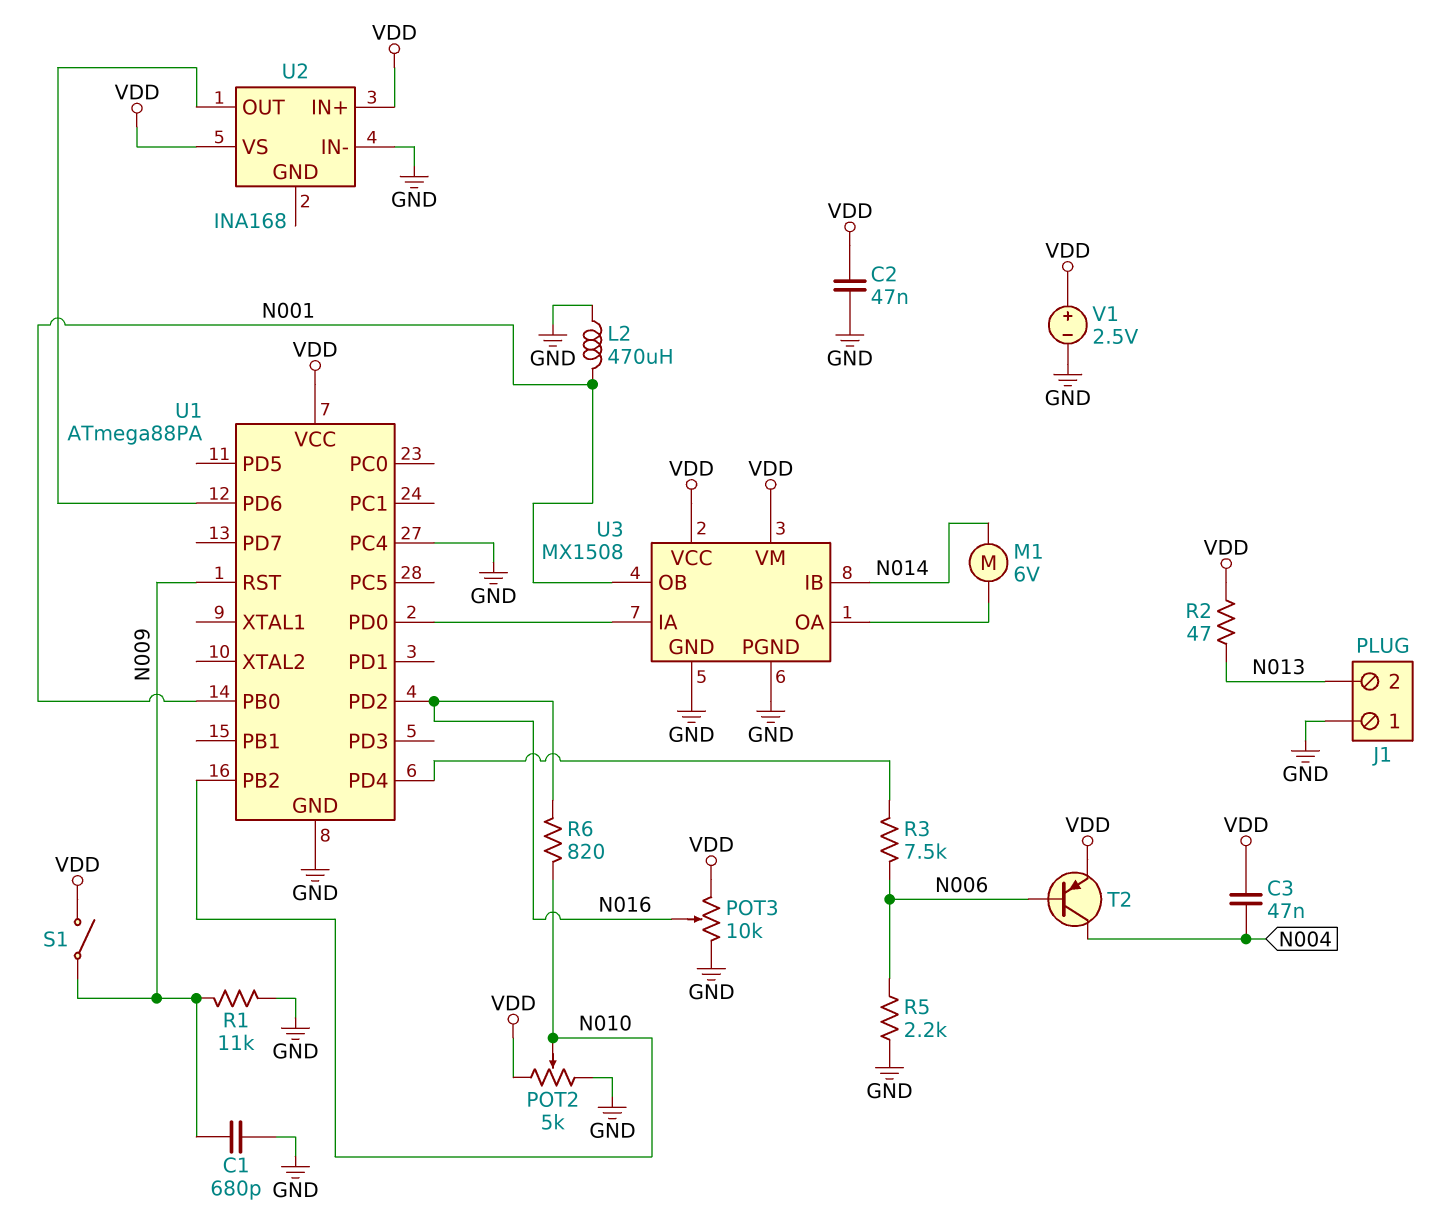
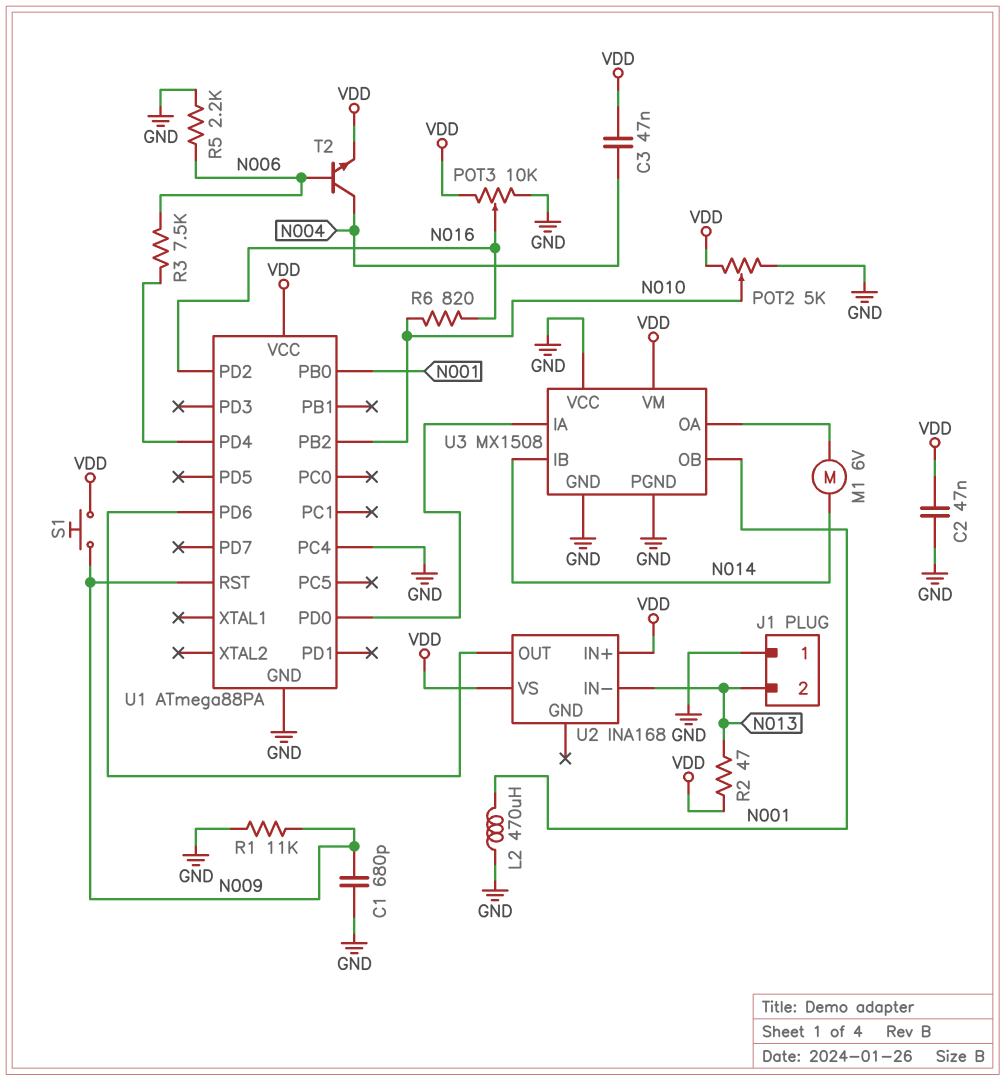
S1: switch (N009, VDD) -> button (N009, VDD)
T2: PNP (B N006, C N004, E VDD) -> NPN (B N006, C N004, E VDD)
U2 pin IN-: GND -> N013
U3 pin VCC: VDD -> GND
V1: 2.5V (plus VDD, minus GND) -> none

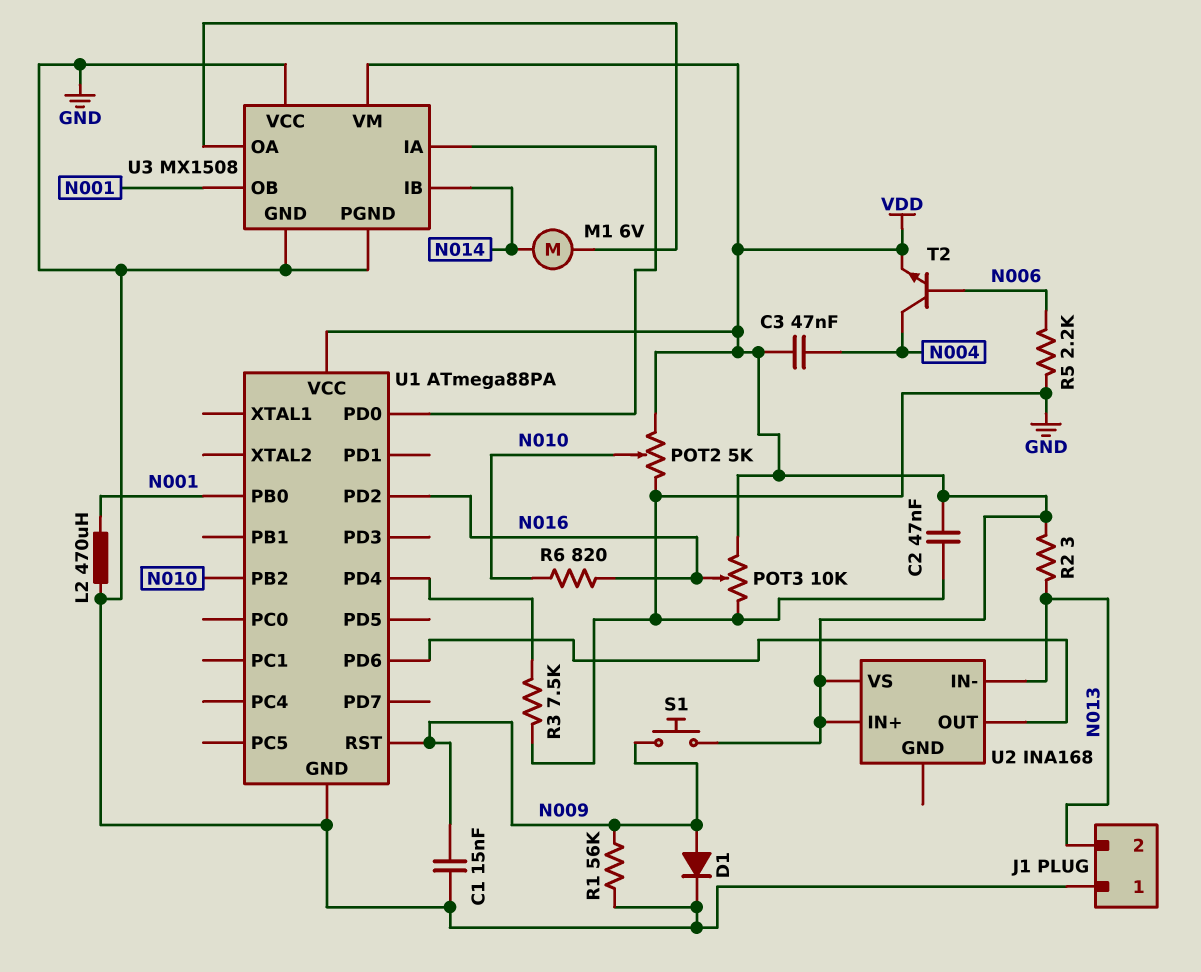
C1: 680pF (GND, N009) -> 15nF (GND, N009)
D1: none -> diode (A N009, K GND)
R1: 11k (GND, N009) -> 56k (GND, N009)
R2: 47 (N013, VDD) -> 3 (N013, VDD)
R3: 7.5k (N006, U1/PD4) -> 7.5k (GND, U1/PD4)
U1 pin PC4: GND -> none

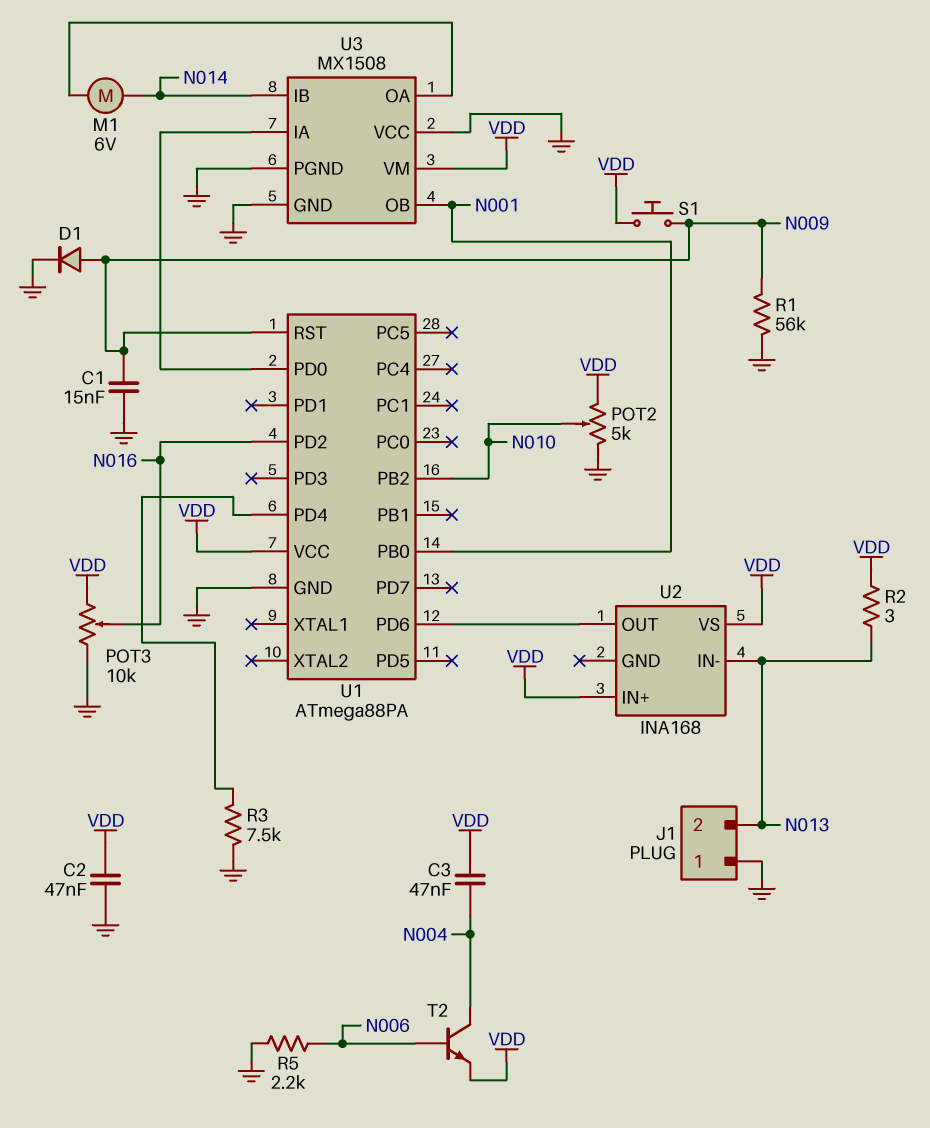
L2: 470uH (GND, N001) -> none
R6: 820 (N010, N016) -> none

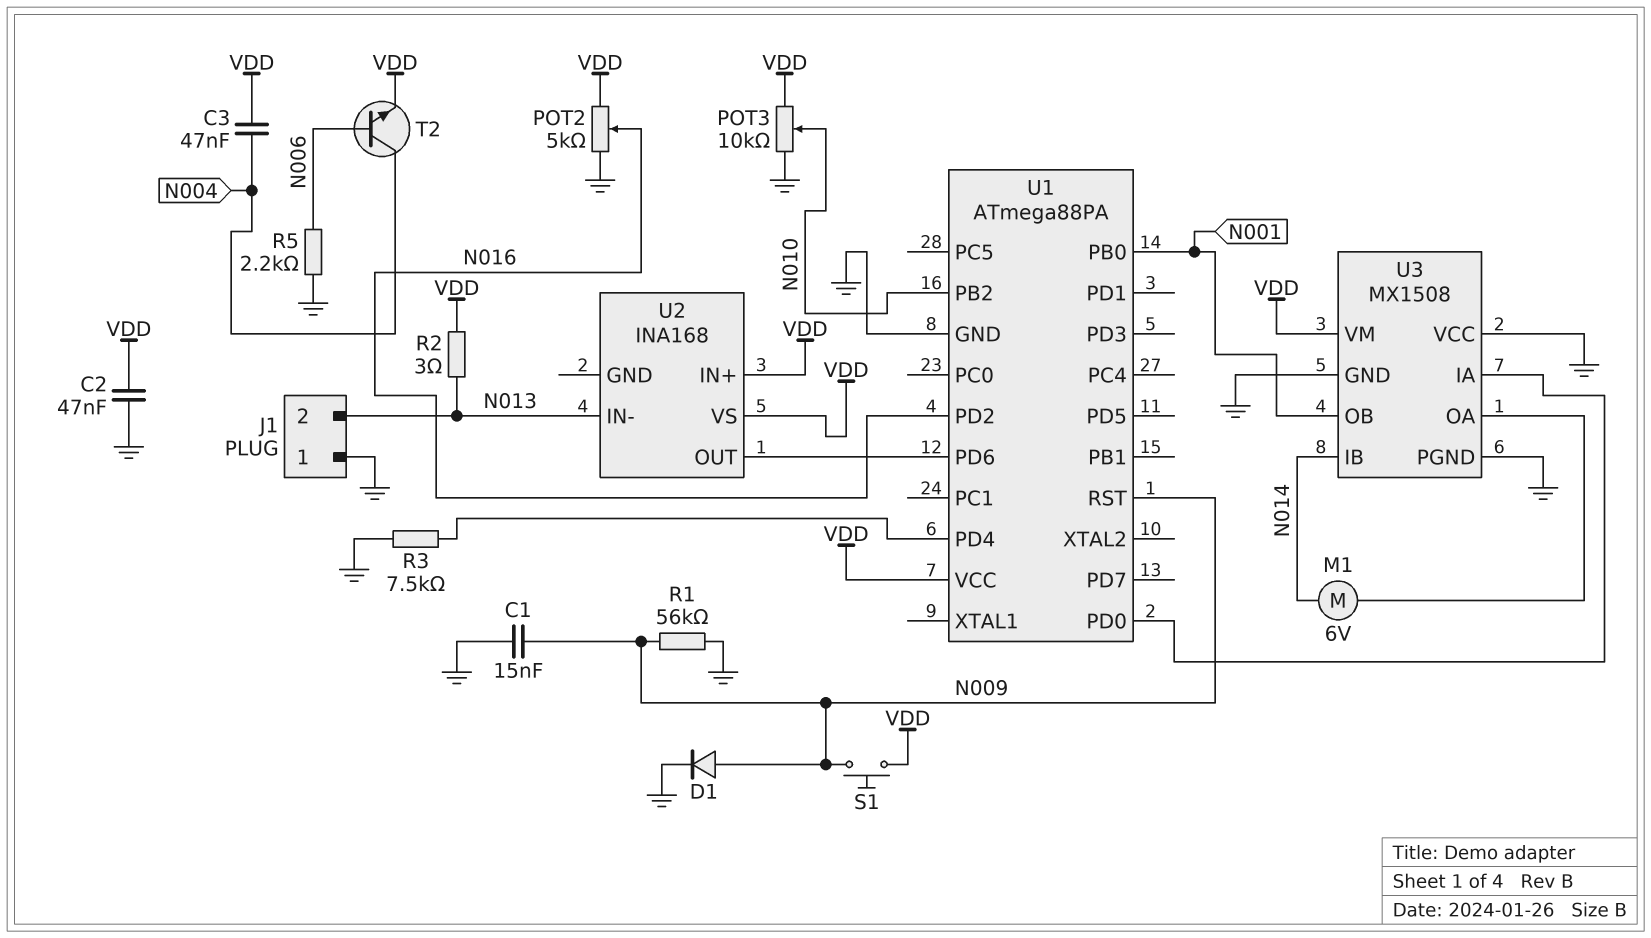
POT2: 5k (GND, VDD, wiper N010) -> 5k (GND, VDD, wiper N016)
POT3: 10k (GND, VDD, wiper N016) -> 10k (GND, VDD, wiper N010)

------------------------------

What the task requires
Omitting all pictures, give the preceding listing again exactly.

Response to the exercise
S1: switch (N009, VDD) -> button (N009, VDD)
T2: PNP (B N006, C N004, E VDD) -> NPN (B N006, C N004, E VDD)
U2 pin IN-: GND -> N013
U3 pin VCC: VDD -> GND
V1: 2.5V (plus VDD, minus GND) -> none

C1: 680pF (GND, N009) -> 15nF (GND, N009)
D1: none -> diode (A N009, K GND)
R1: 11k (GND, N009) -> 56k (GND, N009)
R2: 47 (N013, VDD) -> 3 (N013, VDD)
R3: 7.5k (N006, U1/PD4) -> 7.5k (GND, U1/PD4)
U1 pin PC4: GND -> none

L2: 470uH (GND, N001) -> none
R6: 820 (N010, N016) -> none

POT2: 5k (GND, VDD, wiper N010) -> 5k (GND, VDD, wiper N016)
POT3: 10k (GND, VDD, wiper N016) -> 10k (GND, VDD, wiper N010)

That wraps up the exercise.